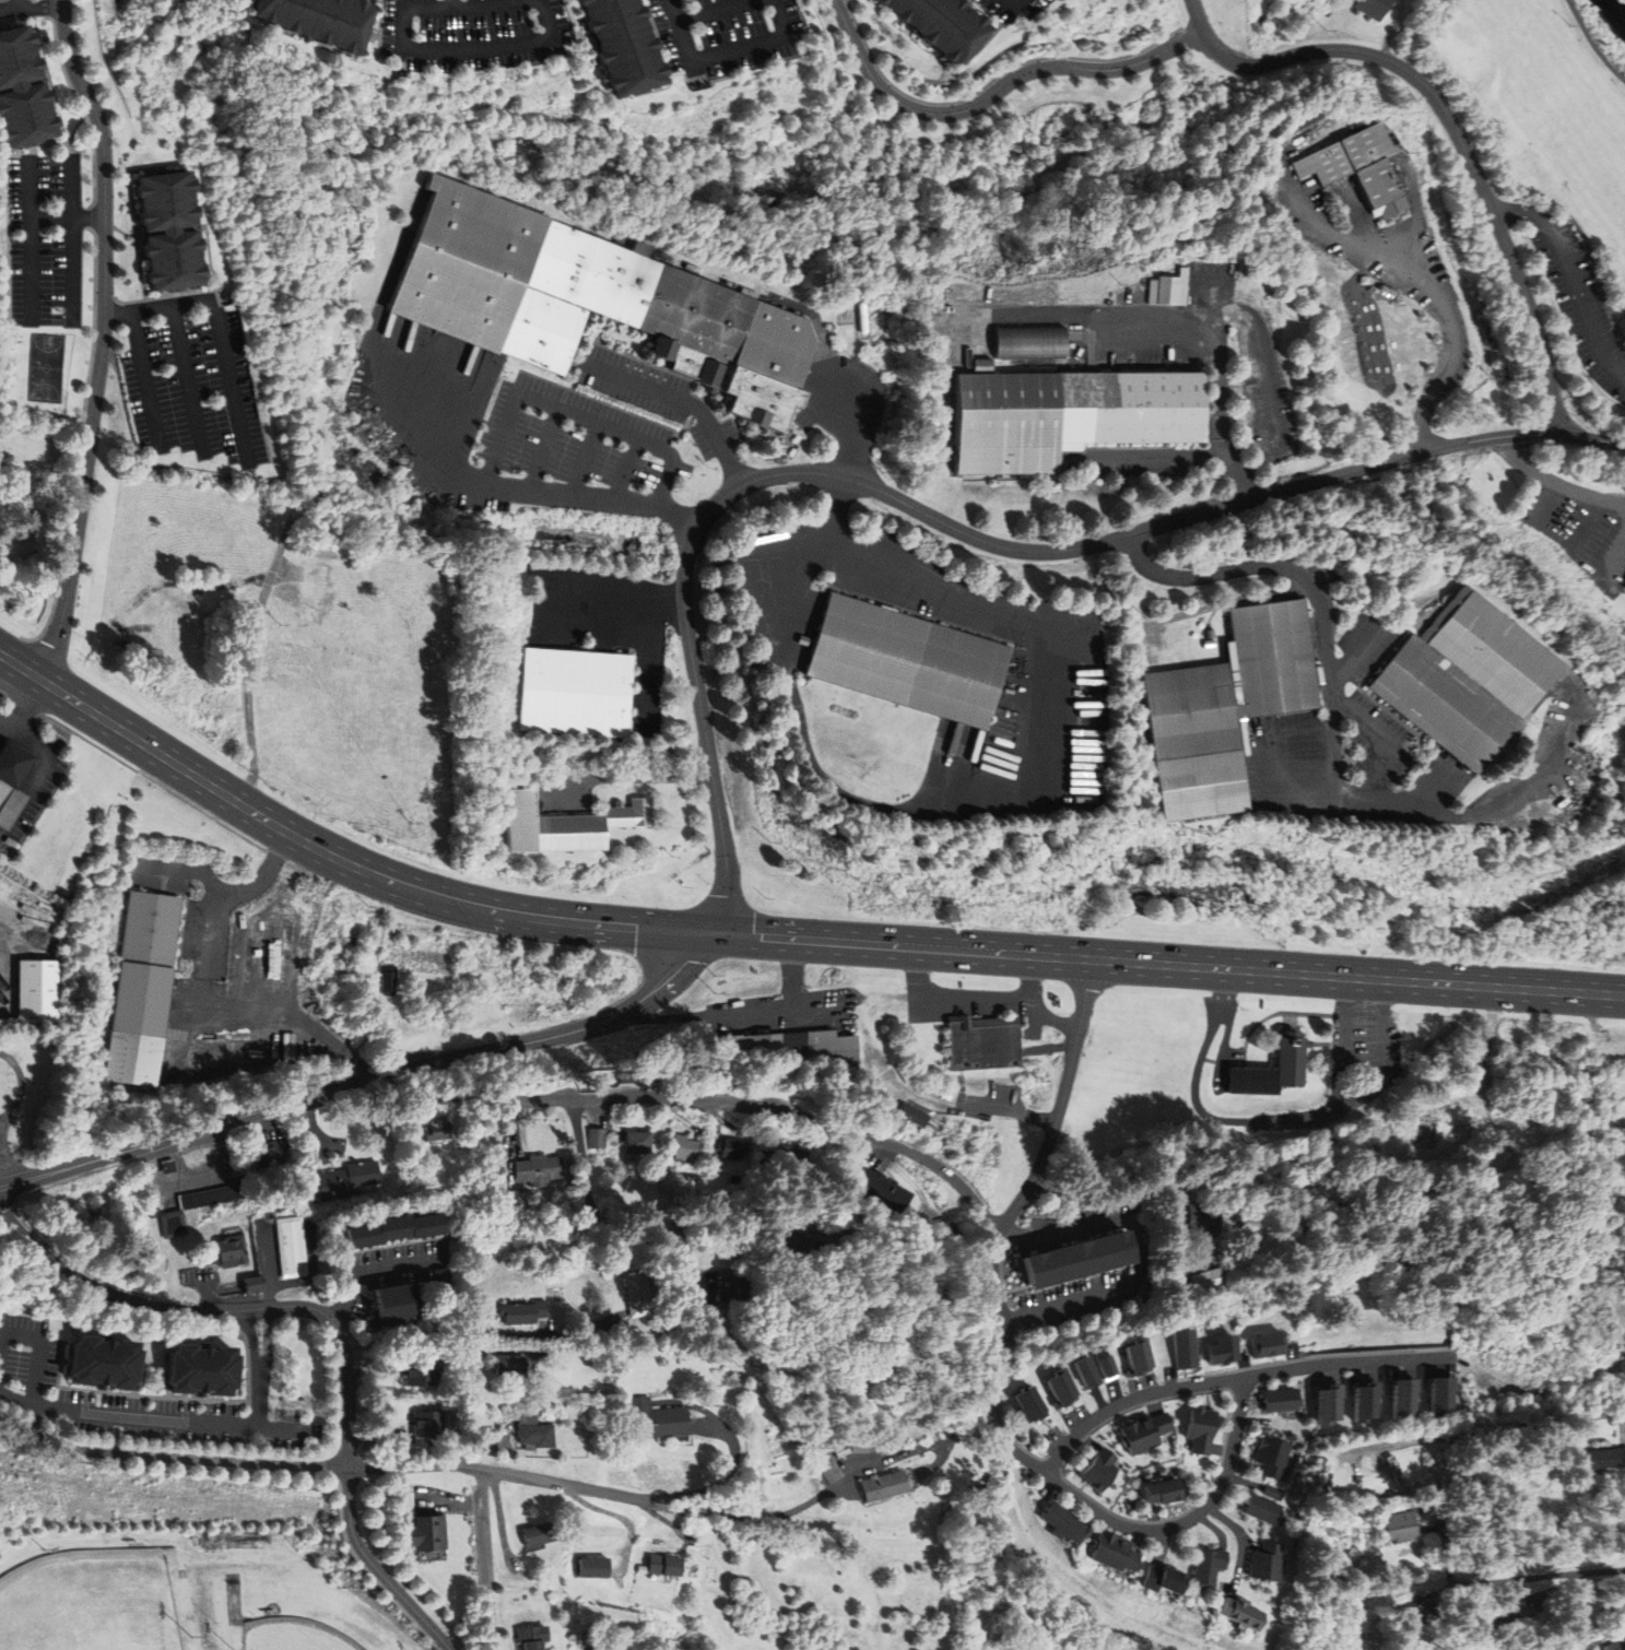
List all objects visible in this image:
road: (380, 1)
road: (404, 2)
road: (452, 3)
road: (19, 4)
road: (1015, 4)
road: (31, 7)
building: (1372, 7)
road: (52, 8)
parking lot: (1014, 8)
river: (1617, 8)
road: (714, 10)
road: (1201, 15)
park: (1259, 17)
building: (316, 19)
building: (942, 24)
road: (1003, 24)
parking lot: (472, 32)
parking lot: (722, 33)
road: (378, 42)
road: (1592, 42)
building: (622, 43)
road: (415, 48)
road: (720, 52)
road: (664, 57)
road: (682, 76)
road: (51, 82)
road: (993, 85)
building: (21, 91)
road: (997, 94)
road: (83, 109)
road: (1459, 134)
road: (59, 142)
road: (32, 146)
park: (1549, 156)
building: (1353, 163)
road: (1510, 177)
road: (1524, 212)
road: (68, 217)
road: (93, 217)
building: (165, 231)
road: (73, 238)
parking lot: (47, 239)
road: (32, 240)
building: (1167, 290)
road: (195, 292)
road: (1589, 293)
building: (591, 301)
building: (1623, 305)
road: (1583, 306)
road: (159, 307)
parking lot: (1581, 308)
road: (1620, 318)
road: (1143, 329)
road: (1460, 329)
road: (104, 338)
building: (1029, 342)
building: (939, 351)
road: (1615, 354)
park: (45, 367)
road: (145, 378)
road: (187, 378)
parking lot: (191, 379)
road: (230, 380)
road: (680, 402)
building: (1066, 414)
road: (578, 416)
road: (847, 422)
road: (1593, 438)
road: (80, 445)
road: (1173, 456)
road: (1556, 481)
road: (530, 483)
road: (923, 513)
building: (1622, 590)
building: (311, 594)
road: (617, 602)
road: (1220, 606)
building: (907, 660)
road: (21, 664)
road: (642, 664)
building: (1467, 680)
building: (575, 693)
road: (26, 704)
building: (1227, 707)
road: (1334, 740)
building: (17, 760)
road: (40, 770)
building: (6, 778)
road: (1010, 781)
building: (563, 824)
road: (358, 866)
traffic signals: (717, 933)
building: (143, 962)
road: (1171, 964)
building: (389, 981)
building: (39, 991)
road: (210, 995)
building: (465, 1021)
building: (923, 1036)
building: (734, 1042)
building: (765, 1044)
building: (794, 1044)
building: (982, 1046)
building: (832, 1048)
building: (130, 1056)
building: (1290, 1061)
building: (636, 1076)
road: (372, 1079)
building: (1253, 1080)
park: (27, 1082)
road: (22, 1085)
road: (436, 1096)
road: (1063, 1101)
road: (768, 1109)
road: (986, 1109)
building: (914, 1115)
building: (436, 1130)
building: (964, 1133)
building: (596, 1138)
building: (636, 1142)
building: (684, 1146)
building: (731, 1148)
building: (268, 1155)
building: (792, 1155)
road: (6, 1160)
building: (166, 1165)
building: (538, 1169)
building: (348, 1179)
building: (885, 1190)
building: (217, 1194)
building: (511, 1197)
road: (672, 1213)
building: (1201, 1214)
building: (172, 1223)
building: (391, 1229)
road: (1061, 1230)
building: (945, 1232)
building: (788, 1241)
building: (291, 1247)
building: (232, 1251)
building: (1075, 1259)
road: (372, 1267)
building: (442, 1276)
building: (1208, 1280)
building: (252, 1283)
building: (729, 1289)
building: (636, 1293)
building: (394, 1304)
road: (1063, 1304)
road: (226, 1310)
building: (522, 1311)
building: (1267, 1345)
building: (1184, 1348)
building: (1225, 1350)
road: (41, 1351)
building: (1138, 1357)
building: (101, 1362)
building: (509, 1365)
building: (1108, 1366)
building: (199, 1370)
road: (261, 1371)
building: (1087, 1371)
building: (416, 1372)
road: (1234, 1379)
building: (1063, 1387)
building: (1403, 1398)
road: (16, 1399)
road: (260, 1399)
building: (1281, 1399)
building: (1440, 1399)
building: (1365, 1402)
building: (1030, 1404)
building: (1329, 1404)
road: (479, 1409)
road: (167, 1418)
building: (658, 1418)
building: (426, 1423)
building: (1203, 1429)
road: (1490, 1429)
building: (1148, 1432)
building: (536, 1435)
building: (1276, 1457)
building: (1606, 1457)
road: (359, 1467)
building: (827, 1468)
building: (1102, 1469)
road: (856, 1473)
building: (1396, 1474)
building: (883, 1485)
road: (1067, 1490)
building: (1165, 1492)
building: (1277, 1493)
building: (1266, 1509)
building: (1061, 1521)
building: (1400, 1524)
building: (424, 1533)
building: (537, 1534)
building: (1111, 1552)
road: (484, 1559)
building: (1267, 1563)
building: (664, 1565)
building: (1207, 1565)
building: (592, 1566)
road: (378, 1568)
road: (367, 1569)
road: (1536, 1576)
building: (1160, 1579)
park: (98, 1602)
building: (1238, 1613)
building: (1418, 1613)
building: (1514, 1613)
park: (298, 1635)
building: (530, 1637)
building: (1617, 1644)
building: (611, 1648)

+ + + + +

WRITTEN TASK: Without carrying over any picture, retype the records above word for word.

EXERCISE RESULT:
List all objects visible in this image:
road: (380, 1)
road: (404, 2)
road: (452, 3)
road: (19, 4)
road: (1015, 4)
road: (31, 7)
building: (1372, 7)
road: (52, 8)
parking lot: (1014, 8)
river: (1617, 8)
road: (714, 10)
road: (1201, 15)
park: (1259, 17)
building: (316, 19)
building: (942, 24)
road: (1003, 24)
parking lot: (472, 32)
parking lot: (722, 33)
road: (378, 42)
road: (1592, 42)
building: (622, 43)
road: (415, 48)
road: (720, 52)
road: (664, 57)
road: (682, 76)
road: (51, 82)
road: (993, 85)
building: (21, 91)
road: (997, 94)
road: (83, 109)
road: (1459, 134)
road: (59, 142)
road: (32, 146)
park: (1549, 156)
building: (1353, 163)
road: (1510, 177)
road: (1524, 212)
road: (68, 217)
road: (93, 217)
building: (165, 231)
road: (73, 238)
parking lot: (47, 239)
road: (32, 240)
building: (1167, 290)
road: (195, 292)
road: (1589, 293)
building: (591, 301)
building: (1623, 305)
road: (1583, 306)
road: (159, 307)
parking lot: (1581, 308)
road: (1620, 318)
road: (1143, 329)
road: (1460, 329)
road: (104, 338)
building: (1029, 342)
building: (939, 351)
road: (1615, 354)
park: (45, 367)
road: (145, 378)
road: (187, 378)
parking lot: (191, 379)
road: (230, 380)
road: (680, 402)
building: (1066, 414)
road: (578, 416)
road: (847, 422)
road: (1593, 438)
road: (80, 445)
road: (1173, 456)
road: (1556, 481)
road: (530, 483)
road: (923, 513)
building: (1622, 590)
building: (311, 594)
road: (617, 602)
road: (1220, 606)
building: (907, 660)
road: (21, 664)
road: (642, 664)
building: (1467, 680)
building: (575, 693)
road: (26, 704)
building: (1227, 707)
road: (1334, 740)
building: (17, 760)
road: (40, 770)
building: (6, 778)
road: (1010, 781)
building: (563, 824)
road: (358, 866)
traffic signals: (717, 933)
building: (143, 962)
road: (1171, 964)
building: (389, 981)
building: (39, 991)
road: (210, 995)
building: (465, 1021)
building: (923, 1036)
building: (734, 1042)
building: (765, 1044)
building: (794, 1044)
building: (982, 1046)
building: (832, 1048)
building: (130, 1056)
building: (1290, 1061)
building: (636, 1076)
road: (372, 1079)
building: (1253, 1080)
park: (27, 1082)
road: (22, 1085)
road: (436, 1096)
road: (1063, 1101)
road: (768, 1109)
road: (986, 1109)
building: (914, 1115)
building: (436, 1130)
building: (964, 1133)
building: (596, 1138)
building: (636, 1142)
building: (684, 1146)
building: (731, 1148)
building: (268, 1155)
building: (792, 1155)
road: (6, 1160)
building: (166, 1165)
building: (538, 1169)
building: (348, 1179)
building: (885, 1190)
building: (217, 1194)
building: (511, 1197)
road: (672, 1213)
building: (1201, 1214)
building: (172, 1223)
building: (391, 1229)
road: (1061, 1230)
building: (945, 1232)
building: (788, 1241)
building: (291, 1247)
building: (232, 1251)
building: (1075, 1259)
road: (372, 1267)
building: (442, 1276)
building: (1208, 1280)
building: (252, 1283)
building: (729, 1289)
building: (636, 1293)
building: (394, 1304)
road: (1063, 1304)
road: (226, 1310)
building: (522, 1311)
building: (1267, 1345)
building: (1184, 1348)
building: (1225, 1350)
road: (41, 1351)
building: (1138, 1357)
building: (101, 1362)
building: (509, 1365)
building: (1108, 1366)
building: (199, 1370)
road: (261, 1371)
building: (1087, 1371)
building: (416, 1372)
road: (1234, 1379)
building: (1063, 1387)
building: (1403, 1398)
road: (16, 1399)
road: (260, 1399)
building: (1281, 1399)
building: (1440, 1399)
building: (1365, 1402)
building: (1030, 1404)
building: (1329, 1404)
road: (479, 1409)
road: (167, 1418)
building: (658, 1418)
building: (426, 1423)
building: (1203, 1429)
road: (1490, 1429)
building: (1148, 1432)
building: (536, 1435)
building: (1276, 1457)
building: (1606, 1457)
road: (359, 1467)
building: (827, 1468)
building: (1102, 1469)
road: (856, 1473)
building: (1396, 1474)
building: (883, 1485)
road: (1067, 1490)
building: (1165, 1492)
building: (1277, 1493)
building: (1266, 1509)
building: (1061, 1521)
building: (1400, 1524)
building: (424, 1533)
building: (537, 1534)
building: (1111, 1552)
road: (484, 1559)
building: (1267, 1563)
building: (664, 1565)
building: (1207, 1565)
building: (592, 1566)
road: (378, 1568)
road: (367, 1569)
road: (1536, 1576)
building: (1160, 1579)
park: (98, 1602)
building: (1238, 1613)
building: (1418, 1613)
building: (1514, 1613)
park: (298, 1635)
building: (530, 1637)
building: (1617, 1644)
building: (611, 1648)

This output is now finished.